*Records for the exercise*:
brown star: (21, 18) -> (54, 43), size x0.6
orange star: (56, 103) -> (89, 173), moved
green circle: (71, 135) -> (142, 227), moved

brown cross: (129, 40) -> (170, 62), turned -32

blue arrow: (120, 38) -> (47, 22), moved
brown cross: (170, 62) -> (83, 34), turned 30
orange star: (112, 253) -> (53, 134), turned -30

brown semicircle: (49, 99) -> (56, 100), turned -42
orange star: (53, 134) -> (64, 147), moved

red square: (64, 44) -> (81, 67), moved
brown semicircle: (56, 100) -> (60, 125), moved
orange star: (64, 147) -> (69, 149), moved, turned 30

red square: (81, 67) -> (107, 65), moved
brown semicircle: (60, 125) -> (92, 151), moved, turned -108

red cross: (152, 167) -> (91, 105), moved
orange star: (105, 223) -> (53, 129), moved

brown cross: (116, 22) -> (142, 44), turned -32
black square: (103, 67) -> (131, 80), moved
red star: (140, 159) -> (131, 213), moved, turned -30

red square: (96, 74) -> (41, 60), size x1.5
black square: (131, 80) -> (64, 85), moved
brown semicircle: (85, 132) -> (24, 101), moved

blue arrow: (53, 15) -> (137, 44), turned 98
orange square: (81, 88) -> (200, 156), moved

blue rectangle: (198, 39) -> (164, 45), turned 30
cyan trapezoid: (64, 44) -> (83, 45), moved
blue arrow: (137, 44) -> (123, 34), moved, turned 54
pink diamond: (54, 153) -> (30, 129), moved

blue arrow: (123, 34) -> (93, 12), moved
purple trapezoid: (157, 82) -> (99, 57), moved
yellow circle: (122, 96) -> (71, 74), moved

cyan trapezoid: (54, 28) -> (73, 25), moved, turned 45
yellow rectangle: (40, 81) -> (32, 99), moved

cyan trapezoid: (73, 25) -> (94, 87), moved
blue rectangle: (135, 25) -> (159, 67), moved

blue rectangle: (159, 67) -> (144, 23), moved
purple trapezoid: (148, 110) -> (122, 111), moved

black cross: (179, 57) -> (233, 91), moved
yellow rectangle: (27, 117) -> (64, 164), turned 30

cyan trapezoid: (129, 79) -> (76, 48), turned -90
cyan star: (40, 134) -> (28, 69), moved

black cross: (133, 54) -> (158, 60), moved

*Problem requirements*:
Each of the entries must be written out again exactly.

*Response for this exercise*:
brown star: (21, 18) -> (54, 43), size x0.6
orange star: (56, 103) -> (89, 173), moved
green circle: (71, 135) -> (142, 227), moved

brown cross: (129, 40) -> (170, 62), turned -32

blue arrow: (120, 38) -> (47, 22), moved
brown cross: (170, 62) -> (83, 34), turned 30
orange star: (112, 253) -> (53, 134), turned -30

brown semicircle: (49, 99) -> (56, 100), turned -42
orange star: (53, 134) -> (64, 147), moved

red square: (64, 44) -> (81, 67), moved
brown semicircle: (56, 100) -> (60, 125), moved
orange star: (64, 147) -> (69, 149), moved, turned 30

red square: (81, 67) -> (107, 65), moved
brown semicircle: (60, 125) -> (92, 151), moved, turned -108

red cross: (152, 167) -> (91, 105), moved
orange star: (105, 223) -> (53, 129), moved

brown cross: (116, 22) -> (142, 44), turned -32
black square: (103, 67) -> (131, 80), moved
red star: (140, 159) -> (131, 213), moved, turned -30

red square: (96, 74) -> (41, 60), size x1.5
black square: (131, 80) -> (64, 85), moved
brown semicircle: (85, 132) -> (24, 101), moved

blue arrow: (53, 15) -> (137, 44), turned 98
orange square: (81, 88) -> (200, 156), moved

blue rectangle: (198, 39) -> (164, 45), turned 30
cyan trapezoid: (64, 44) -> (83, 45), moved
blue arrow: (137, 44) -> (123, 34), moved, turned 54
pink diamond: (54, 153) -> (30, 129), moved

blue arrow: (123, 34) -> (93, 12), moved
purple trapezoid: (157, 82) -> (99, 57), moved
yellow circle: (122, 96) -> (71, 74), moved

cyan trapezoid: (54, 28) -> (73, 25), moved, turned 45
yellow rectangle: (40, 81) -> (32, 99), moved

cyan trapezoid: (73, 25) -> (94, 87), moved
blue rectangle: (135, 25) -> (159, 67), moved

blue rectangle: (159, 67) -> (144, 23), moved
purple trapezoid: (148, 110) -> (122, 111), moved

black cross: (179, 57) -> (233, 91), moved
yellow rectangle: (27, 117) -> (64, 164), turned 30

cyan trapezoid: (129, 79) -> (76, 48), turned -90
cyan star: (40, 134) -> (28, 69), moved

black cross: (133, 54) -> (158, 60), moved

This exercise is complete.